____ EXCERPTED DATA

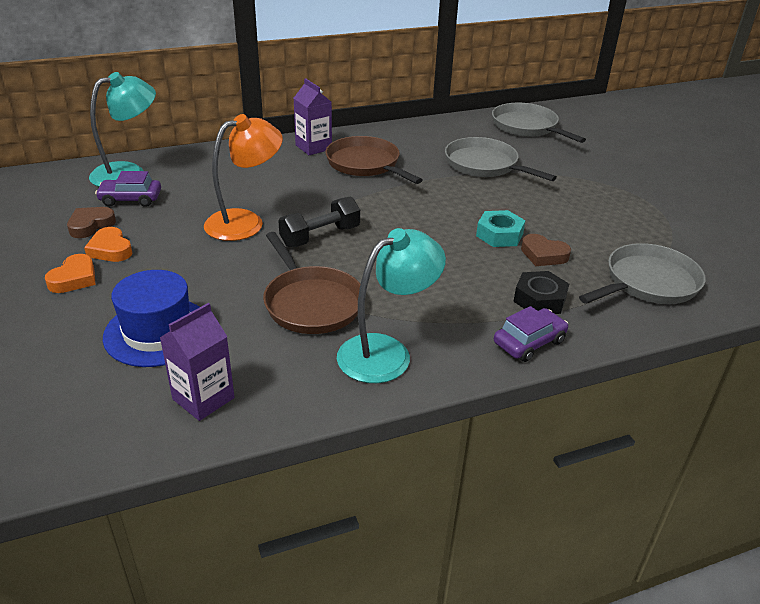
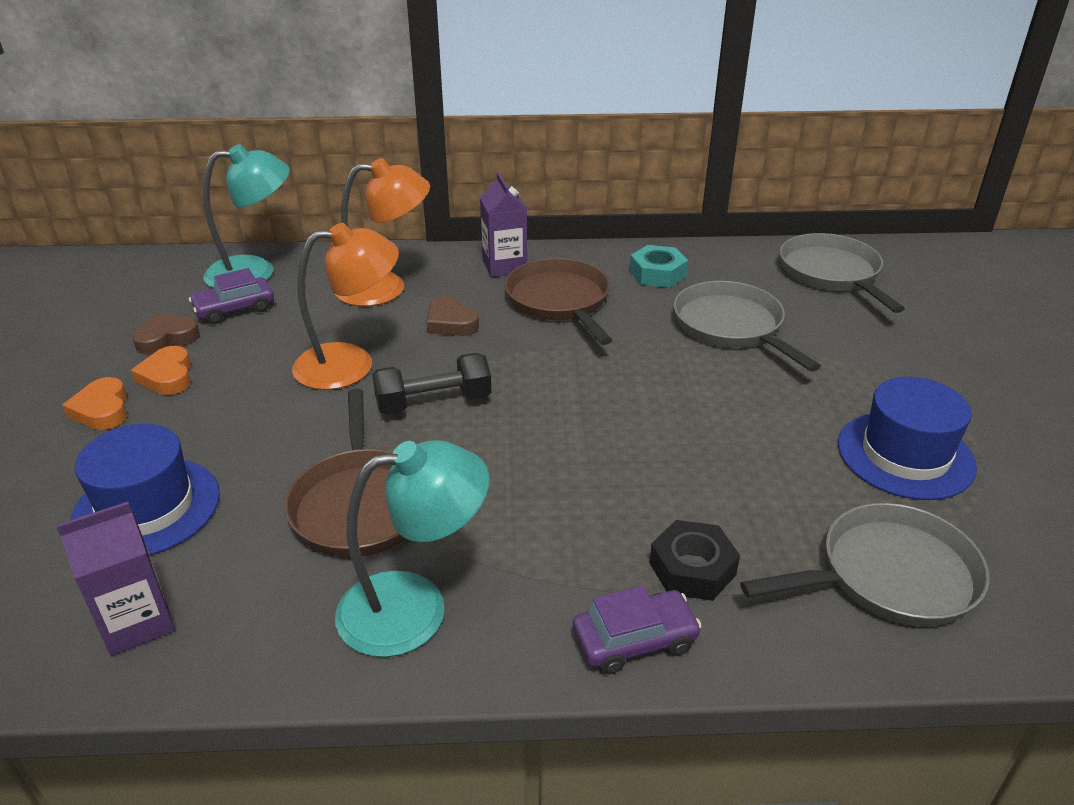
camera: 20 degrees right, 0 degrees up
(74, 278) = (102, 410): orange heart -> orange heart turned 120 degrees clockwise
(130, 199) = (234, 309): purple car -> purple car turned 45 degrees counterclockwise
(237, 171) = (385, 288): none -> orange lamp
(499, 235) = (690, 445): turquoise nut -> turquoise nut (657, 274)
(543, 255) = (741, 492): brown heart -> brown heart (450, 323)
(623, 220) = (905, 455): none -> blue hat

________

DIRECTIONS: From the line holding "(130, 199) = (234, 309): purple" to the last line of the material above, reproduce every line exactly, and only those.

OUTPUT BELOW:
(130, 199) = (234, 309): purple car -> purple car turned 45 degrees counterclockwise
(237, 171) = (385, 288): none -> orange lamp
(499, 235) = (690, 445): turquoise nut -> turquoise nut (657, 274)
(543, 255) = (741, 492): brown heart -> brown heart (450, 323)
(623, 220) = (905, 455): none -> blue hat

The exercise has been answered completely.